(Stored items)

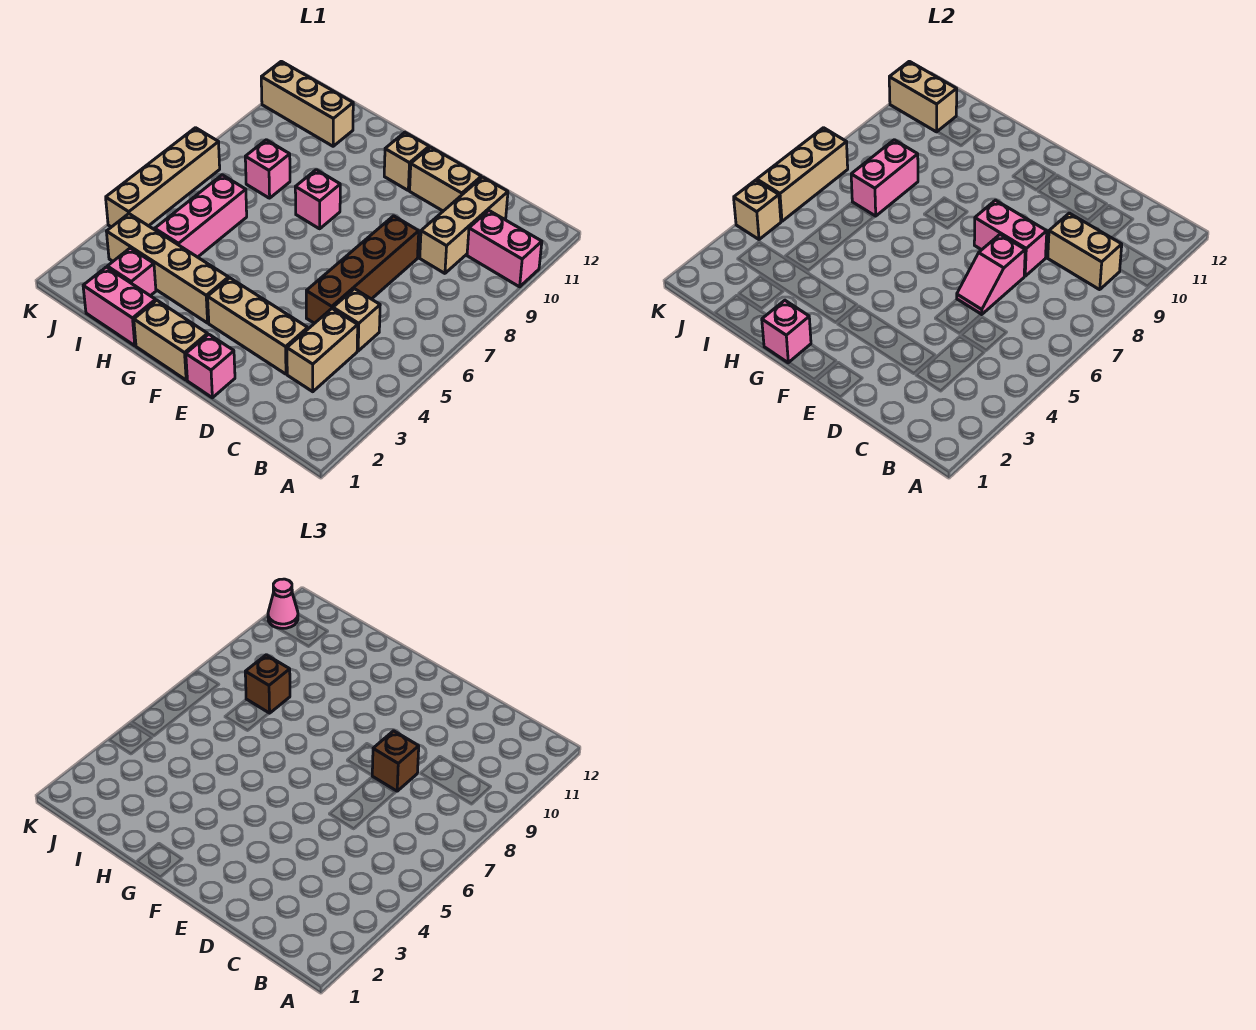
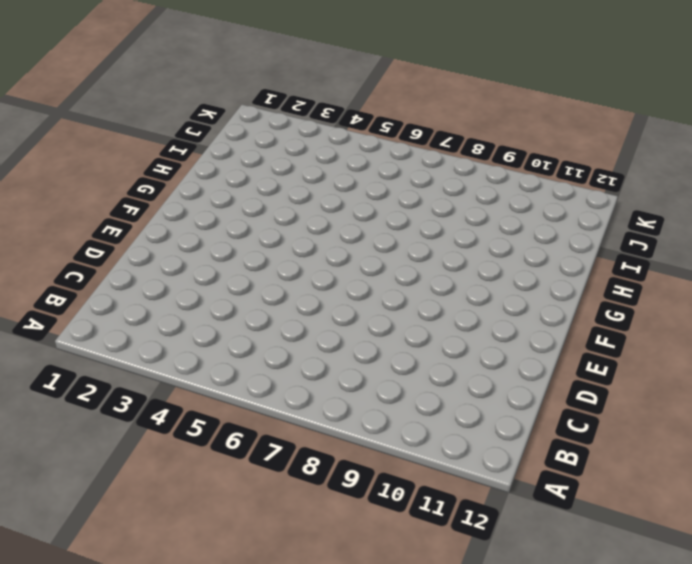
none -> pink brick A10:B10 level 1
none -> tan brick C3:C4 level 1
none -> tan brick C5 level 1

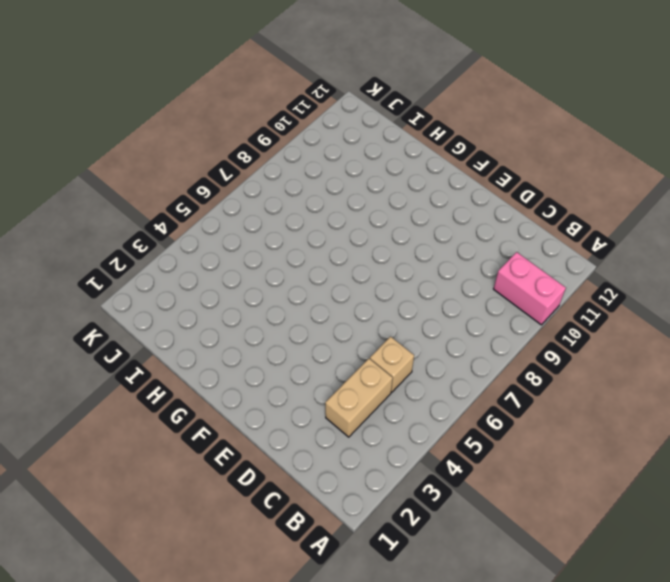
none -> tan brick C9:C11 level 1
none -> tan brick D3:F3 level 1
none -> brown brick D5:D8 level 1

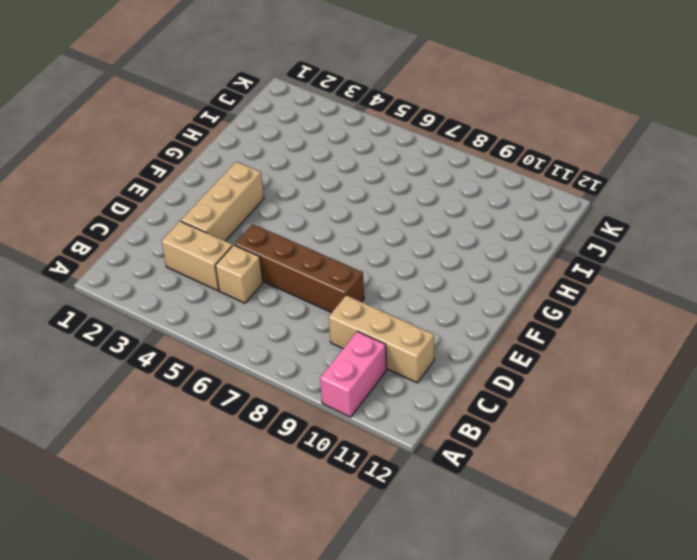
none -> tan brick D11:E11 level 1
none -> pink brick E1 level 1
none -> tan brick F1:G1 level 1

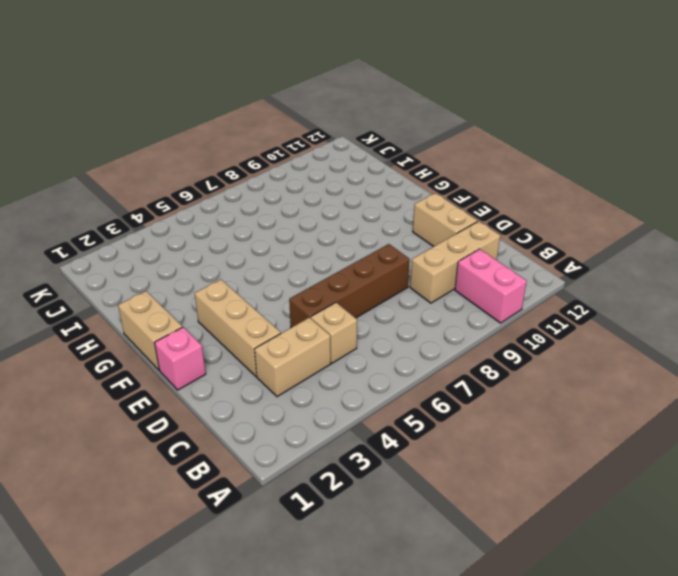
none -> tan brick F11 level 1
none -> tan brick G3:J3 level 1
none -> pink brick G8 level 1

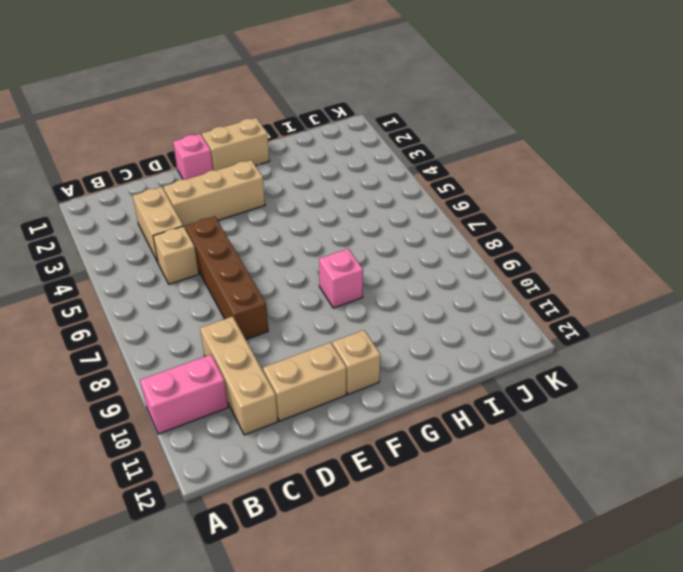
none -> tan brick G3:J3 level 1
none -> pink brick H1:I1 level 1
none -> pink brick I2 level 1

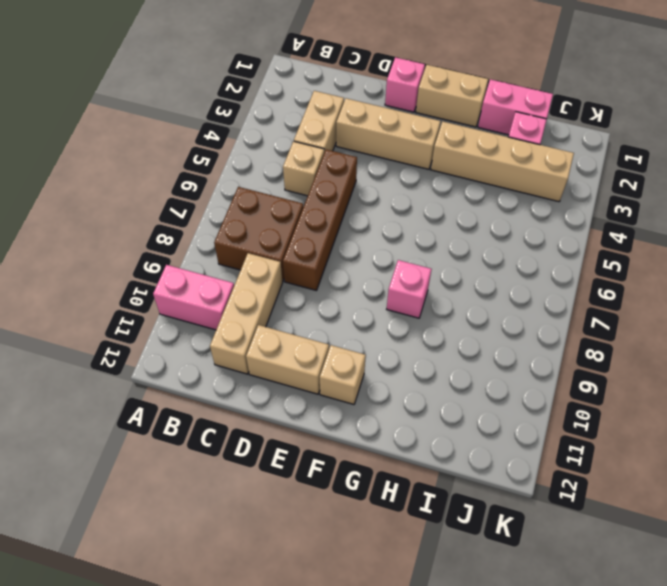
brown brick B7:C8 level 1 -> none
none -> pink brick I4:I6 level 1
none -> pink brick I8 level 1
none -> tan brick I11:K11 level 1

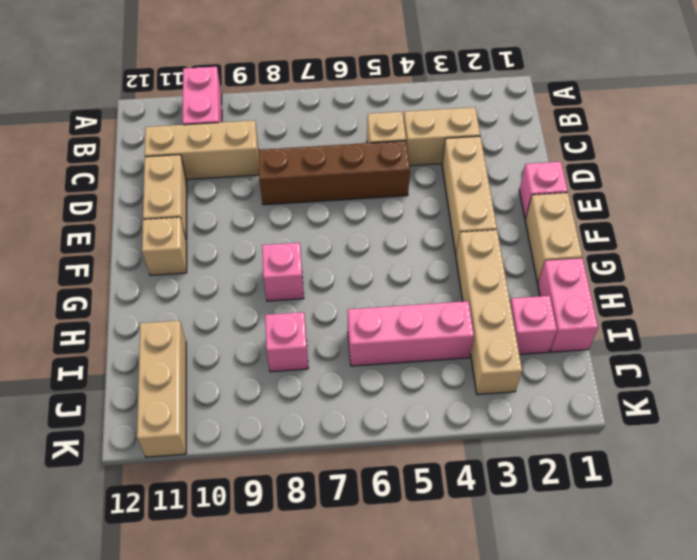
none -> tan brick K4:K7 level 1
none -> tan brick B9:C9 level 2
none -> pink slope D6:D7 level 2 top 7

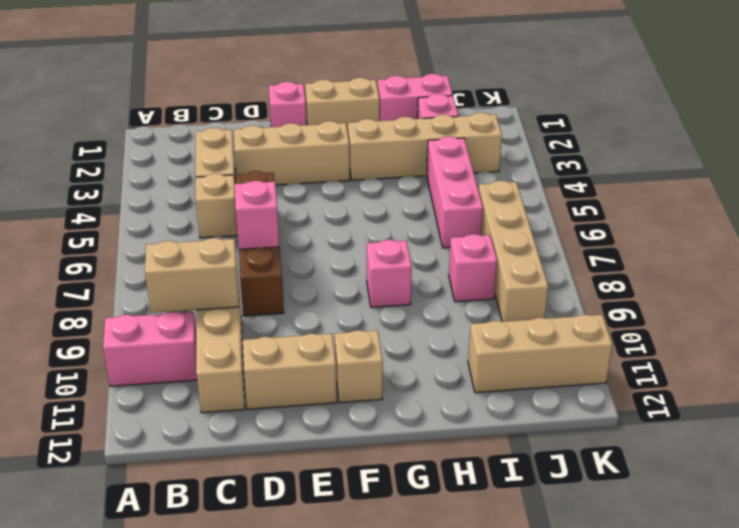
tan brick J6:J9 level 1 -> tan brick K4:K7 level 1
none -> pink brick D8:E8 level 2
none -> pink brick G1 level 2
none -> pink brick I7:I8 level 2

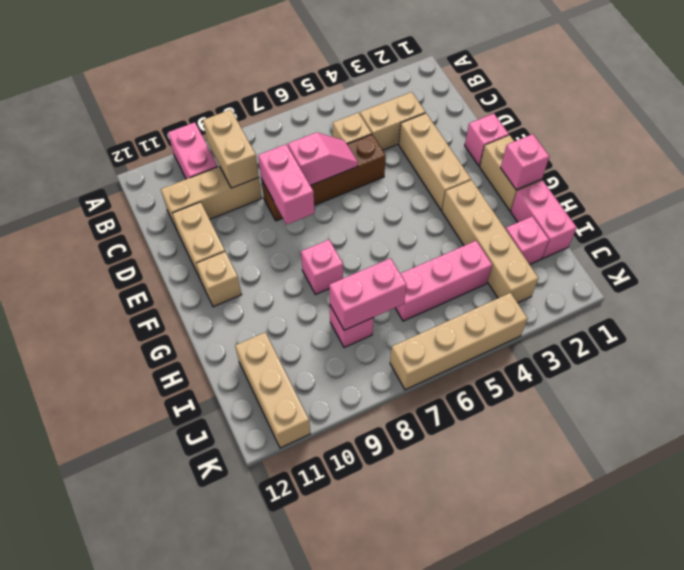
none -> tan brick J11:K11 level 2
none -> tan brick K4 level 2
none -> tan brick K5:K7 level 2

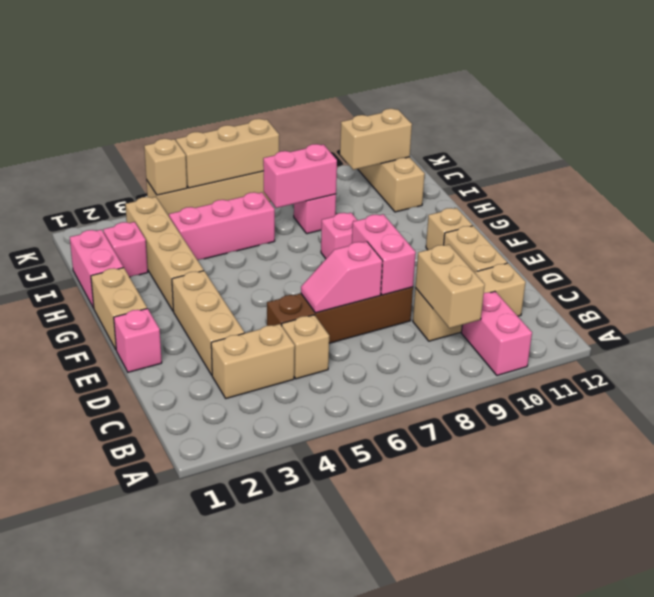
tan brick J10:J11 level 2 -> tan brick J11:K11 level 2
none -> pink brick G1 level 2
none -> brown brick D8 level 3
none -> brown brick I8 level 3

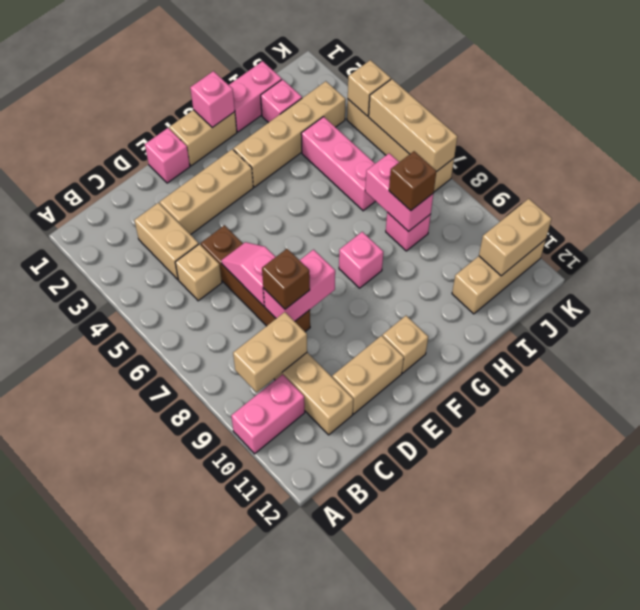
none -> pink cone K11 level 3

- INSTRUCTIONS FOR THE TASK
Determine how many lines of the entries hold "brown", and reply with that number only.

- EXERCISE ANSWER
4